■ **GIVEN DATA**:
___

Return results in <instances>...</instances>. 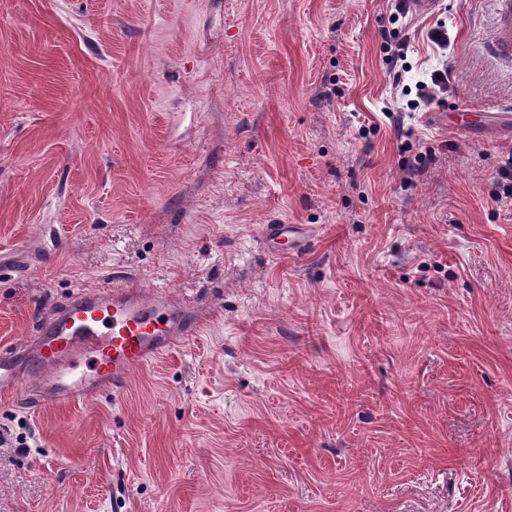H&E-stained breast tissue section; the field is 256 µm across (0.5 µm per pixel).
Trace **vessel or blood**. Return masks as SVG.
<instances>
[{
    "mask_svg": "<svg viewBox=\"0 0 512 512\" xmlns=\"http://www.w3.org/2000/svg\"><path fill=\"white\" fill-rule=\"evenodd\" d=\"M493 29L484 54L512 70V0H492ZM311 230L302 224H268L269 252H298ZM196 306L163 288L121 282L73 292L43 317L34 336L0 348V393L33 408L86 404L119 395L131 373L199 335Z\"/></svg>",
    "mask_w": 512,
    "mask_h": 512,
    "instance_id": "vessel-or-blood-1",
    "label": "vessel or blood"
}]
</instances>
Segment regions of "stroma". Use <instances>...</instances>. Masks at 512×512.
Segmentation results:
<instances>
[{"mask_svg":"<svg viewBox=\"0 0 512 512\" xmlns=\"http://www.w3.org/2000/svg\"><path fill=\"white\" fill-rule=\"evenodd\" d=\"M393 5L0 0V250L40 253L0 270V347L116 275L207 319L118 397L0 405V512H512V133L478 120L512 73L491 0H446L402 81L448 93L404 111ZM493 29L483 53L502 68L512 70V0H492ZM381 48L385 53L386 62L390 73H393V79L396 87L401 82L402 73L409 69L407 57L409 44L403 37L401 31L396 27L384 29L382 31ZM448 82V68L435 69L425 74L415 83L416 98L407 101V108L416 111L436 99H442L448 91ZM419 83H422V87H419ZM311 228L302 224H266L262 231L263 244L272 254L280 252L276 245L298 252L302 243L311 236Z\"/></svg>","mask_w":512,"mask_h":512,"instance_id":"35a3bbf8","label":"stroma"}]
</instances>
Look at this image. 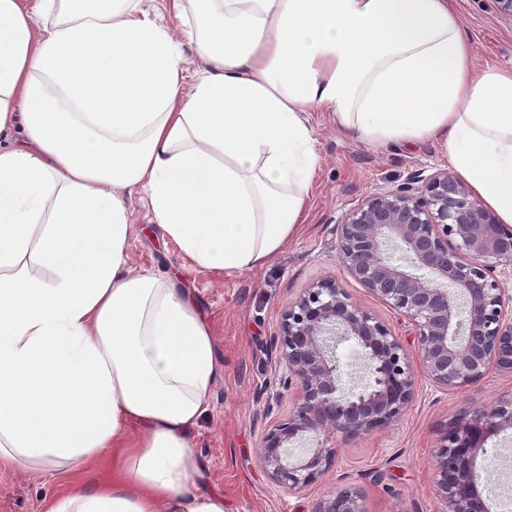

___

■ **STATED PROBLEM**:
Restate verbatim the lines running from the line with "Segment regions of" through the end of the material; both ends count, and images are omitted.

■ **EXERCISE SOLUTION**:
Segment regions of "stroma". Use <instances>...</instances>. Masks at 512×512.
Segmentation results:
<instances>
[{"mask_svg":"<svg viewBox=\"0 0 512 512\" xmlns=\"http://www.w3.org/2000/svg\"><path fill=\"white\" fill-rule=\"evenodd\" d=\"M393 5L0 0V250L40 253L0 270V347L116 275L207 319L118 397L0 405V512H512V133L478 120L512 73L491 0H446L402 81L448 93L404 111ZM493 29L483 53L502 68L512 70V0H492ZM381 48L385 53L386 62L390 73H393V79L396 87L401 82L402 73L409 69L407 57L409 44L403 37L401 31L396 27L384 29L382 31ZM448 82V68L435 69L425 74L415 83L416 98L407 101V108L416 111L436 99H442L448 91ZM419 83H422V87H419ZM311 228L302 224H266L262 231L263 244L272 254L280 252L276 245L298 252L302 243L311 236Z\"/></svg>","mask_w":512,"mask_h":512,"instance_id":"35a3bbf8","label":"stroma"}]
</instances>
Look at this image. 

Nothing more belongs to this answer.